(Before-and-after scene images)

------------------------------------

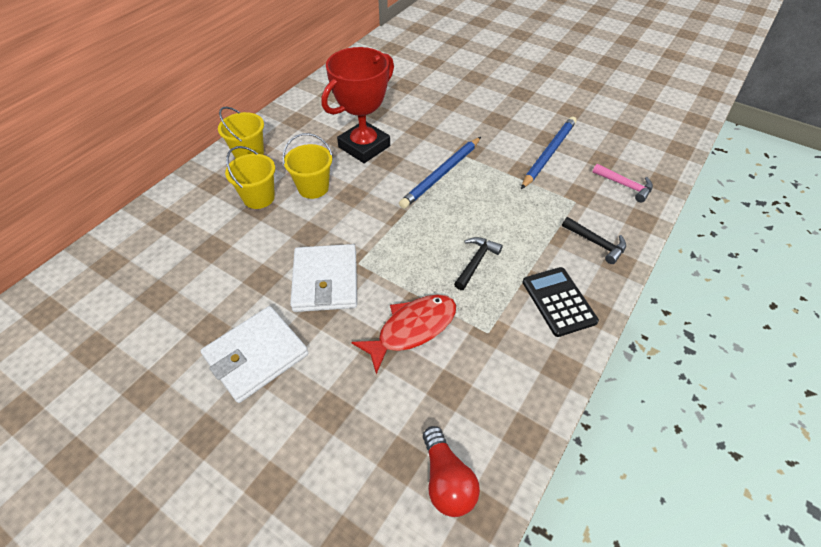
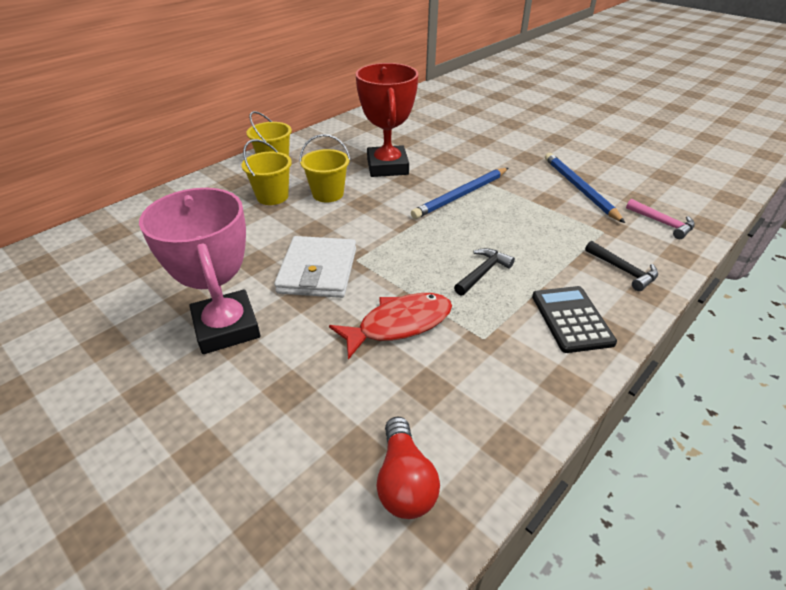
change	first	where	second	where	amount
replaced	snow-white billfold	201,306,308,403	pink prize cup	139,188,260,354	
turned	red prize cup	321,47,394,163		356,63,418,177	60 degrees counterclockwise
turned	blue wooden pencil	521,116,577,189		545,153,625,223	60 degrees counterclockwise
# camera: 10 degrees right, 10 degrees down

------------------------------------

▶ [Work required] Retype all entries above verbatim; no pictures belong in the copy.

▶ [Response to the exercise]
change	first	where	second	where	amount
replaced	snow-white billfold	201,306,308,403	pink prize cup	139,188,260,354	
turned	red prize cup	321,47,394,163		356,63,418,177	60 degrees counterclockwise
turned	blue wooden pencil	521,116,577,189		545,153,625,223	60 degrees counterclockwise
# camera: 10 degrees right, 10 degrees down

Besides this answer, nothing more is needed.